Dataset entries
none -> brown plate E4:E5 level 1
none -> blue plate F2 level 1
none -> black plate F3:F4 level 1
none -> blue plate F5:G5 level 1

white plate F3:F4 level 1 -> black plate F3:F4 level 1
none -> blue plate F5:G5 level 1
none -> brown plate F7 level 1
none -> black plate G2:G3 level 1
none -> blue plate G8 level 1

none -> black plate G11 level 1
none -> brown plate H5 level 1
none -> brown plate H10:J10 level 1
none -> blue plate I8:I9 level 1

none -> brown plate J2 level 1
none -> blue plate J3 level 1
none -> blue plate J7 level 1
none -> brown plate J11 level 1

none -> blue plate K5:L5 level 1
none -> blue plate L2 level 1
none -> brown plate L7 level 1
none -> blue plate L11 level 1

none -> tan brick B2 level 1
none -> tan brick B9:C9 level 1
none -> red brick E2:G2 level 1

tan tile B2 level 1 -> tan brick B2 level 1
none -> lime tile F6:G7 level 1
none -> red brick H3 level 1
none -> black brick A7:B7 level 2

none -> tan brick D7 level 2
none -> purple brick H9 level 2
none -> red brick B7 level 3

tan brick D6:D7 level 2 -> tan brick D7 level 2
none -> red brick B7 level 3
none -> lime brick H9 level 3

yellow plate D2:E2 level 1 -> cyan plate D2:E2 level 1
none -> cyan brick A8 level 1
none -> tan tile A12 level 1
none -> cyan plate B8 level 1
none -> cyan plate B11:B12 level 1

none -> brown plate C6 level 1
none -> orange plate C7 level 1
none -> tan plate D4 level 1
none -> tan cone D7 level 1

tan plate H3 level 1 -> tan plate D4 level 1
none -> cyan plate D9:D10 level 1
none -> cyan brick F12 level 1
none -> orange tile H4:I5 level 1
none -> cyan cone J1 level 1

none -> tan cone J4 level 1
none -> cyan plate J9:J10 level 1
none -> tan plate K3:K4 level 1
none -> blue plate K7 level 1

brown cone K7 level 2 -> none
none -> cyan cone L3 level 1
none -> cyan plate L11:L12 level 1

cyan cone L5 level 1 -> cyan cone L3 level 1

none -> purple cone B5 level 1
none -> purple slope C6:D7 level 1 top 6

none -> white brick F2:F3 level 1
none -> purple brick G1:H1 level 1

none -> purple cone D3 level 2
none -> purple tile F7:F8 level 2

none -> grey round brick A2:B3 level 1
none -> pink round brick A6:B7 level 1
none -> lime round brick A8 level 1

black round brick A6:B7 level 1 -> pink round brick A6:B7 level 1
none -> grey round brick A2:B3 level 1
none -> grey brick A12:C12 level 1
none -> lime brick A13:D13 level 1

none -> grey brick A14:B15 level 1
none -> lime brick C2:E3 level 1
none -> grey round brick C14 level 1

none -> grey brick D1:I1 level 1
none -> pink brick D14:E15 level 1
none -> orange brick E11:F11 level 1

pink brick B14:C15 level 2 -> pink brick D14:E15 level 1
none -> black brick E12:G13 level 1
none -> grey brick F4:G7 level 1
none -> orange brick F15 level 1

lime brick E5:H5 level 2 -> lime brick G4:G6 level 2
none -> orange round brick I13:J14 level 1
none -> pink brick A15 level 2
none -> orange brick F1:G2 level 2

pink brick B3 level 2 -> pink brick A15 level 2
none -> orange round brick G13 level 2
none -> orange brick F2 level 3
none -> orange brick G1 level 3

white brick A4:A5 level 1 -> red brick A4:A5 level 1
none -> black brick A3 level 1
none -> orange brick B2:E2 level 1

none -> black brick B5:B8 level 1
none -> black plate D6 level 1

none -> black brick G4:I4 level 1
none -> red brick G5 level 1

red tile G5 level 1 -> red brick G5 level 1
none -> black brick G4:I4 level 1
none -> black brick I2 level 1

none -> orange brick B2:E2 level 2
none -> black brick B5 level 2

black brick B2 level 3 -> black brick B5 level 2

*Your goal*
From the line containing "none -> orange brick E11:F11 level 1" down to the last line of the data, transcribe every line exactly; nothing else should appear.

*Answer area*
none -> orange brick E11:F11 level 1

pink brick B14:C15 level 2 -> pink brick D14:E15 level 1
none -> black brick E12:G13 level 1
none -> grey brick F4:G7 level 1
none -> orange brick F15 level 1

lime brick E5:H5 level 2 -> lime brick G4:G6 level 2
none -> orange round brick I13:J14 level 1
none -> pink brick A15 level 2
none -> orange brick F1:G2 level 2

pink brick B3 level 2 -> pink brick A15 level 2
none -> orange round brick G13 level 2
none -> orange brick F2 level 3
none -> orange brick G1 level 3

white brick A4:A5 level 1 -> red brick A4:A5 level 1
none -> black brick A3 level 1
none -> orange brick B2:E2 level 1

none -> black brick B5:B8 level 1
none -> black plate D6 level 1

none -> black brick G4:I4 level 1
none -> red brick G5 level 1

red tile G5 level 1 -> red brick G5 level 1
none -> black brick G4:I4 level 1
none -> black brick I2 level 1

none -> orange brick B2:E2 level 2
none -> black brick B5 level 2

black brick B2 level 3 -> black brick B5 level 2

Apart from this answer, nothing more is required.